## EXERCISE GOAL:
Give the data again exactly, stopping after the "L101: 1.5mH (N13, N15) -> 47uH (N13, N15)" line.

^^^^

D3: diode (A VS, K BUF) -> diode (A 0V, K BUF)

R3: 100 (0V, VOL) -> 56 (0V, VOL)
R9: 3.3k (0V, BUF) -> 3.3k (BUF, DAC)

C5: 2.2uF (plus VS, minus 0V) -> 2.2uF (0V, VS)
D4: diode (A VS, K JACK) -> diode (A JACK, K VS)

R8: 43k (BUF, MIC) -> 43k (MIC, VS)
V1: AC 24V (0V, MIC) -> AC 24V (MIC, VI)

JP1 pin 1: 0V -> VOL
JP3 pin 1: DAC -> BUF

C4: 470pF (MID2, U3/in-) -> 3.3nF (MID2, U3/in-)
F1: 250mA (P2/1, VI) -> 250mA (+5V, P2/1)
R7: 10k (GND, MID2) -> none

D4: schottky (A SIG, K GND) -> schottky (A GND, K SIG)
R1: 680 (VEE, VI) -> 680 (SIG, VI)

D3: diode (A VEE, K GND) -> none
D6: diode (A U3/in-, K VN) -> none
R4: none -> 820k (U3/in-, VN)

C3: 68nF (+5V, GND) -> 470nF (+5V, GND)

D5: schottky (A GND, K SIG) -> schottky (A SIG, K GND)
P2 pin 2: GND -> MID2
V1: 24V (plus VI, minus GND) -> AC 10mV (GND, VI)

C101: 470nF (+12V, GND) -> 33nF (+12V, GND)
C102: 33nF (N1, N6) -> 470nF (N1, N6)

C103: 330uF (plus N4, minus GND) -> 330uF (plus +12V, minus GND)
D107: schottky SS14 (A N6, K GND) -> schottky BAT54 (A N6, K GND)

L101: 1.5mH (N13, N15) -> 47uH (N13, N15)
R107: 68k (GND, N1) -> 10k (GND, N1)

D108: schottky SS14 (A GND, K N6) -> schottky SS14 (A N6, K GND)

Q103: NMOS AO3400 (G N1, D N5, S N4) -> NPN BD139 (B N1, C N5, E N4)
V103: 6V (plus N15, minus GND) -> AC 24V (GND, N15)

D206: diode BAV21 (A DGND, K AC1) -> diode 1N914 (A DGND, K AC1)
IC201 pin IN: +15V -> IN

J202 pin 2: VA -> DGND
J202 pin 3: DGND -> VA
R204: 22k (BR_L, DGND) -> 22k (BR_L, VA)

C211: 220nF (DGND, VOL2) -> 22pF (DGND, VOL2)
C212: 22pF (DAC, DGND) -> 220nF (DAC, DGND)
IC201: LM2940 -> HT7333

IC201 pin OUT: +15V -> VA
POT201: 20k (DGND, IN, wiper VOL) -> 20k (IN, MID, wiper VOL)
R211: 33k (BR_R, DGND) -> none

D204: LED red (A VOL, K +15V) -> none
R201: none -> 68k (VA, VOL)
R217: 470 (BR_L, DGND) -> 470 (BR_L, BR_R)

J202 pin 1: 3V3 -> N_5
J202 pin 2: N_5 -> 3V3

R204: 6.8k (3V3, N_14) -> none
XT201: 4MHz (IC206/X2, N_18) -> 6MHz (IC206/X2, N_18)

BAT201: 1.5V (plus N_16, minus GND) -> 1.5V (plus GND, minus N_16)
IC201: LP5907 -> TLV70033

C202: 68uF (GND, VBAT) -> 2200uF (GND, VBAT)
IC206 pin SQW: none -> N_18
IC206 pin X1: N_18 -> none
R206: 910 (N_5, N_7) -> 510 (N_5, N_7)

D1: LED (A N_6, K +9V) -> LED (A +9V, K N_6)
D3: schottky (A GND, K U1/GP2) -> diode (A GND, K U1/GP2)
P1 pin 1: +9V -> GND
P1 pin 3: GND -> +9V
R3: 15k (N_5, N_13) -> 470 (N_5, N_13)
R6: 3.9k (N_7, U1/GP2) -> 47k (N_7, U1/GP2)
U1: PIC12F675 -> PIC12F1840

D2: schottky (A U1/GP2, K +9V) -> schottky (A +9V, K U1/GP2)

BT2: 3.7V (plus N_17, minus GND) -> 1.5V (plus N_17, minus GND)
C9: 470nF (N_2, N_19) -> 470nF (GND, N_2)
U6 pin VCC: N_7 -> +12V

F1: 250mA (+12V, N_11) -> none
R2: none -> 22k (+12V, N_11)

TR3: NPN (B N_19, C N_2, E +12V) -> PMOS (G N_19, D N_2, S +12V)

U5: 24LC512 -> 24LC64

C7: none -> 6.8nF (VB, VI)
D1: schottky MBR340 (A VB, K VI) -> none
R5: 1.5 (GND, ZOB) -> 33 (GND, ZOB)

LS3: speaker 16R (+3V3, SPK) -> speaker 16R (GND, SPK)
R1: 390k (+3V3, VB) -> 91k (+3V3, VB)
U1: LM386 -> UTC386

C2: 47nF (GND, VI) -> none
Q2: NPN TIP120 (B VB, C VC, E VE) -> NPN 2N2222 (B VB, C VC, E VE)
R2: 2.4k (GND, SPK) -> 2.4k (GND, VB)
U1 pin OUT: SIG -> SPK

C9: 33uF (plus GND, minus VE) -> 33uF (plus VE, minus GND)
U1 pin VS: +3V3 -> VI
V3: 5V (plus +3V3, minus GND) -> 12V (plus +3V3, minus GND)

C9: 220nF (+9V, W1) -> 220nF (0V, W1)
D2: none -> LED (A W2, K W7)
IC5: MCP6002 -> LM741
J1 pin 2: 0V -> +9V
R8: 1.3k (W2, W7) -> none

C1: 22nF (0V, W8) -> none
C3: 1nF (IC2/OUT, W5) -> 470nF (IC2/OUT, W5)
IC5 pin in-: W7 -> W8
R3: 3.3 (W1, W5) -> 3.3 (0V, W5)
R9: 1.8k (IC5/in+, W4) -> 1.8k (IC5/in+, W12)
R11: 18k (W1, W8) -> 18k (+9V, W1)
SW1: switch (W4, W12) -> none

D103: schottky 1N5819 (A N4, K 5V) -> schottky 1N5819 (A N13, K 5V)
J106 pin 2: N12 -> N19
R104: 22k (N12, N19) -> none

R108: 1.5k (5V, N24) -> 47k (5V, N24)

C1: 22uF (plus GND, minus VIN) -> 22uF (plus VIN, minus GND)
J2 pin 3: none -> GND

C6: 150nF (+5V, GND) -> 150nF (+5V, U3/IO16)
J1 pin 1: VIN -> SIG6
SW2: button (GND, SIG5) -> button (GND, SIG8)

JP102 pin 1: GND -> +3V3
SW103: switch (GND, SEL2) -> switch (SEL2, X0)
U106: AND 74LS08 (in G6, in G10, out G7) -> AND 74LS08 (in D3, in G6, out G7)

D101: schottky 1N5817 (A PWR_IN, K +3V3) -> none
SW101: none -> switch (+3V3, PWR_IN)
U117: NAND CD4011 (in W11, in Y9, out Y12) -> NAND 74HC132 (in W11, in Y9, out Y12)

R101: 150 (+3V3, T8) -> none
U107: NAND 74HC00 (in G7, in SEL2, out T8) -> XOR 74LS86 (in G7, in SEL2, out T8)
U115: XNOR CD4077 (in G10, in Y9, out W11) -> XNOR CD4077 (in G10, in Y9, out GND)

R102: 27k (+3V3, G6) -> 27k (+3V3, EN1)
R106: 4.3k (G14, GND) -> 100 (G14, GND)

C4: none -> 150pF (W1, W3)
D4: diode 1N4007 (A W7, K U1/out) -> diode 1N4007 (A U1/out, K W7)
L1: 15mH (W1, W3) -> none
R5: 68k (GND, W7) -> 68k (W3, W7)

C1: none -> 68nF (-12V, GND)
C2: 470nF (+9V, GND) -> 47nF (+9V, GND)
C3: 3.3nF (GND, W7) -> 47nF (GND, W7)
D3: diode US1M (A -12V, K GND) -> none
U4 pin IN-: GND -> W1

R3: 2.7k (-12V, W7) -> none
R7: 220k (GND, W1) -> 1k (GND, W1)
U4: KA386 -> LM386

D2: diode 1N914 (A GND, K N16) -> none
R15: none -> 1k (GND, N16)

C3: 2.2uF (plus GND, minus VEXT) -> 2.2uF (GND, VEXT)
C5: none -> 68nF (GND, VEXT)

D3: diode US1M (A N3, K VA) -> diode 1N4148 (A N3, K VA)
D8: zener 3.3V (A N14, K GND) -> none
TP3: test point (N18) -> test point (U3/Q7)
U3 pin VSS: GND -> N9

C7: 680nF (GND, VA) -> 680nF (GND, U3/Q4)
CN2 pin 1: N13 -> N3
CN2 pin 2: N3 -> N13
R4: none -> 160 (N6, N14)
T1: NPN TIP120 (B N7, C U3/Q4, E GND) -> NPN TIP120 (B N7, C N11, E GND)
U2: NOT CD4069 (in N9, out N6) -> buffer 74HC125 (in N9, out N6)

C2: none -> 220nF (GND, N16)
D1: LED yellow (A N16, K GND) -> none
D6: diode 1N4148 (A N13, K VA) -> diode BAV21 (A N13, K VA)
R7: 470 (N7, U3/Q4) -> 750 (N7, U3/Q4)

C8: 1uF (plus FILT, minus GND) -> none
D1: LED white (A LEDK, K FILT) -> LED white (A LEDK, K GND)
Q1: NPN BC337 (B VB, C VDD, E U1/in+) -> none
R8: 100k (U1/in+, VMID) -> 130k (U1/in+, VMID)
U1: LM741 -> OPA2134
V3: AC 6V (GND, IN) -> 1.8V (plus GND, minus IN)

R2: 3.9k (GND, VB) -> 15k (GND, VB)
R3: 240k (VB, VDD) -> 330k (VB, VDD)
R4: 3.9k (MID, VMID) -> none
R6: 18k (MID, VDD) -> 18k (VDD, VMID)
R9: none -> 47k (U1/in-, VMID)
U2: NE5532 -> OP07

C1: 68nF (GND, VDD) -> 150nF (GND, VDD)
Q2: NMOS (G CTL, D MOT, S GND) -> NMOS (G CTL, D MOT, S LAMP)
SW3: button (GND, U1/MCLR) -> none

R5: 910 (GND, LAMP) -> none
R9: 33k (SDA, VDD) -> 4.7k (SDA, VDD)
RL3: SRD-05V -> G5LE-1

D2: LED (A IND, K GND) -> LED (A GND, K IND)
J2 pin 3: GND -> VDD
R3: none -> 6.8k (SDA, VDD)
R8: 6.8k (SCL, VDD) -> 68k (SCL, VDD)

^^^^

## OUTPUT:
D3: diode (A VS, K BUF) -> diode (A 0V, K BUF)

R3: 100 (0V, VOL) -> 56 (0V, VOL)
R9: 3.3k (0V, BUF) -> 3.3k (BUF, DAC)

C5: 2.2uF (plus VS, minus 0V) -> 2.2uF (0V, VS)
D4: diode (A VS, K JACK) -> diode (A JACK, K VS)

R8: 43k (BUF, MIC) -> 43k (MIC, VS)
V1: AC 24V (0V, MIC) -> AC 24V (MIC, VI)

JP1 pin 1: 0V -> VOL
JP3 pin 1: DAC -> BUF

C4: 470pF (MID2, U3/in-) -> 3.3nF (MID2, U3/in-)
F1: 250mA (P2/1, VI) -> 250mA (+5V, P2/1)
R7: 10k (GND, MID2) -> none

D4: schottky (A SIG, K GND) -> schottky (A GND, K SIG)
R1: 680 (VEE, VI) -> 680 (SIG, VI)

D3: diode (A VEE, K GND) -> none
D6: diode (A U3/in-, K VN) -> none
R4: none -> 820k (U3/in-, VN)

C3: 68nF (+5V, GND) -> 470nF (+5V, GND)

D5: schottky (A GND, K SIG) -> schottky (A SIG, K GND)
P2 pin 2: GND -> MID2
V1: 24V (plus VI, minus GND) -> AC 10mV (GND, VI)

C101: 470nF (+12V, GND) -> 33nF (+12V, GND)
C102: 33nF (N1, N6) -> 470nF (N1, N6)

C103: 330uF (plus N4, minus GND) -> 330uF (plus +12V, minus GND)
D107: schottky SS14 (A N6, K GND) -> schottky BAT54 (A N6, K GND)

L101: 1.5mH (N13, N15) -> 47uH (N13, N15)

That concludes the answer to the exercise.